The records below are to be reproduced exactly, with the pictures left out.

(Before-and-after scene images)
____________

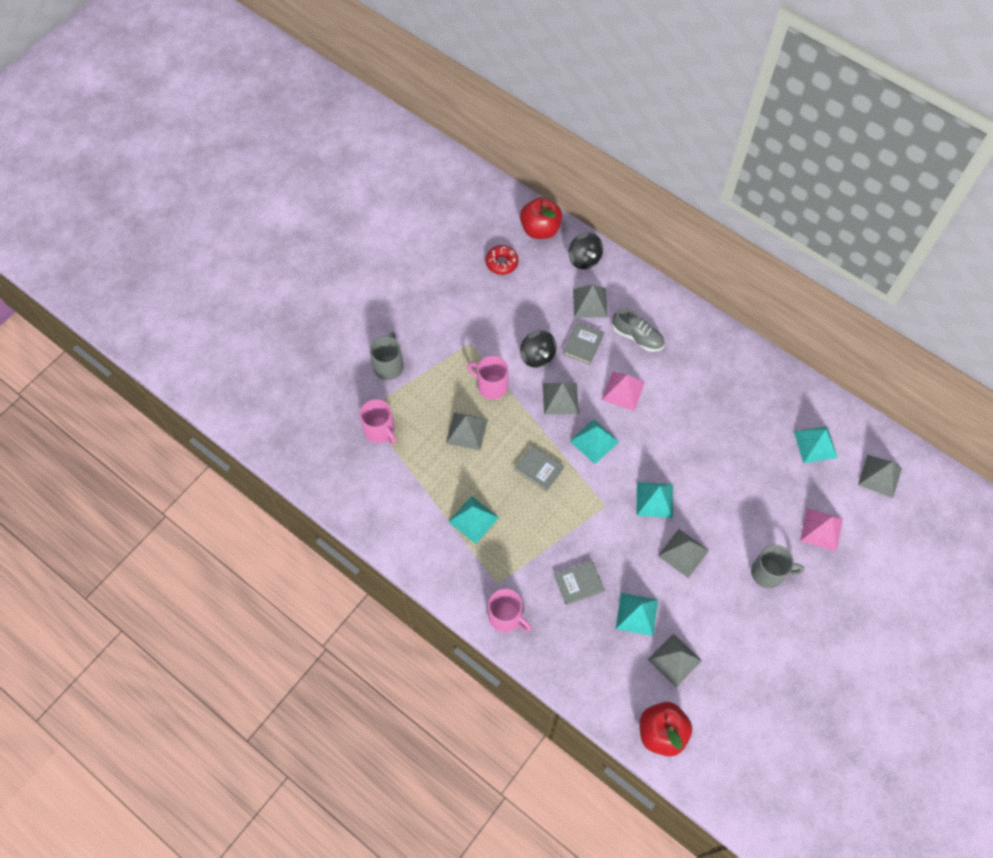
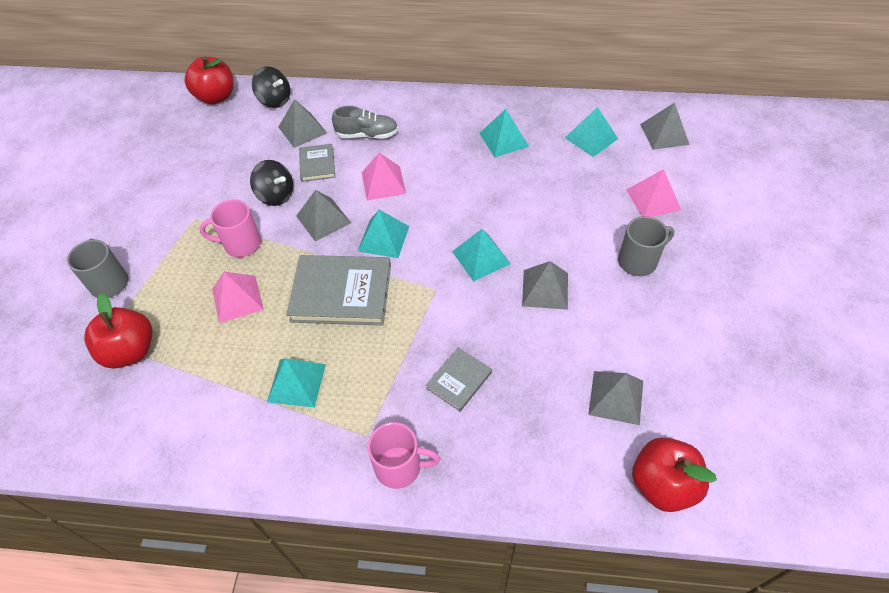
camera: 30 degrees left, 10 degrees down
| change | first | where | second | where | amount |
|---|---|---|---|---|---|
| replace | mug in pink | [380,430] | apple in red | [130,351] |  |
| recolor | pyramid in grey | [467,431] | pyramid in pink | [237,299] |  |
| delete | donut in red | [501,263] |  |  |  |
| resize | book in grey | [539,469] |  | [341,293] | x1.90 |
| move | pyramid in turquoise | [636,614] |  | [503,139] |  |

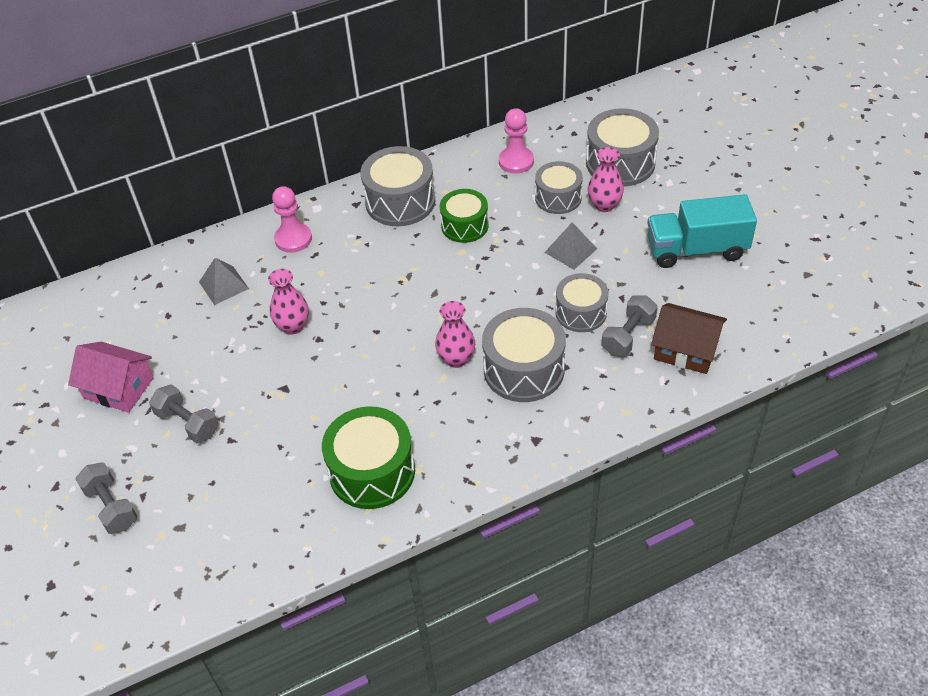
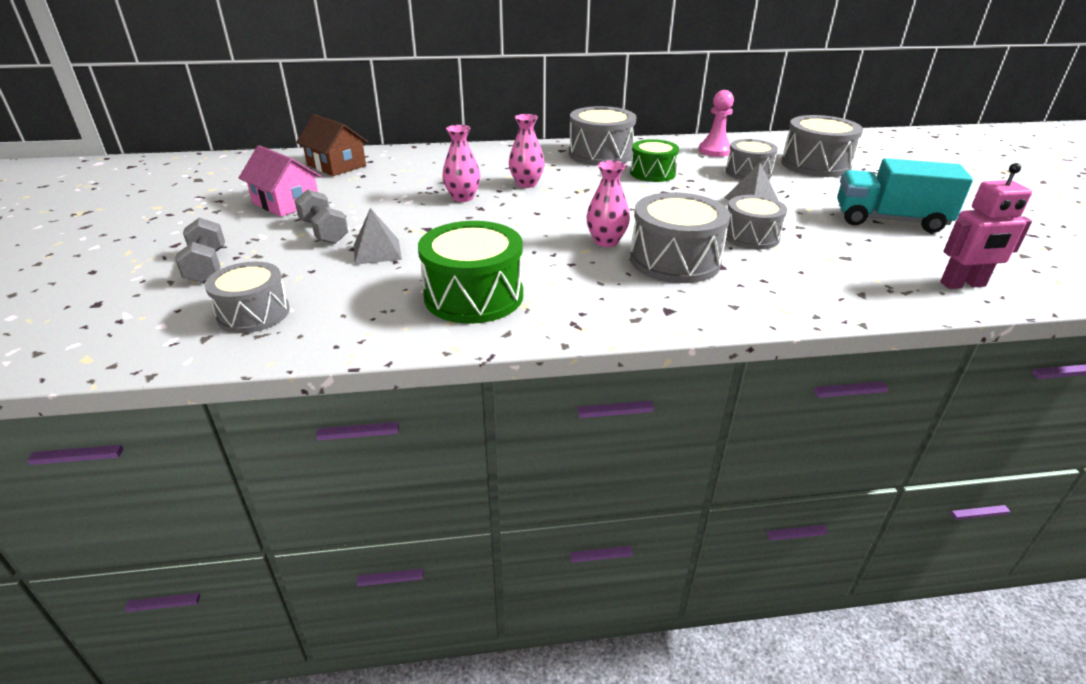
camera: 15 degrees right, 15 degrees down
| change | first | where | second | where | amount |
|---|---|---|---|---|---|
| move | pyramid in grey | [223,285] |  | [377,251] |  |
| delete | pawn in pink | [293,239] |  |  |  |
| move | vase in pink | [604,205] |  | [526,184] |  |
| delete | dumbbell in grey | [628,336] |  |  |  |
| move | house in brown | [686,350] |  | [336,165] |  |
| insert |  |  | drum in grey | [253,313] |  |
| insert |  |  | robot in pink | [963,284] |  |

____________

● **Answer box**:
camera: 30 degrees left, 10 degrees down
| change | first | where | second | where | amount |
|---|---|---|---|---|---|
| replace | mug in pink | [380,430] | apple in red | [130,351] |  |
| recolor | pyramid in grey | [467,431] | pyramid in pink | [237,299] |  |
| delete | donut in red | [501,263] |  |  |  |
| resize | book in grey | [539,469] |  | [341,293] | x1.90 |
| move | pyramid in turquoise | [636,614] |  | [503,139] |  |

camera: 15 degrees right, 15 degrees down
| change | first | where | second | where | amount |
|---|---|---|---|---|---|
| move | pyramid in grey | [223,285] |  | [377,251] |  |
| delete | pawn in pink | [293,239] |  |  |  |
| move | vase in pink | [604,205] |  | [526,184] |  |
| delete | dumbbell in grey | [628,336] |  |  |  |
| move | house in brown | [686,350] |  | [336,165] |  |
| insert |  |  | drum in grey | [253,313] |  |
| insert |  |  | robot in pink | [963,284] |  |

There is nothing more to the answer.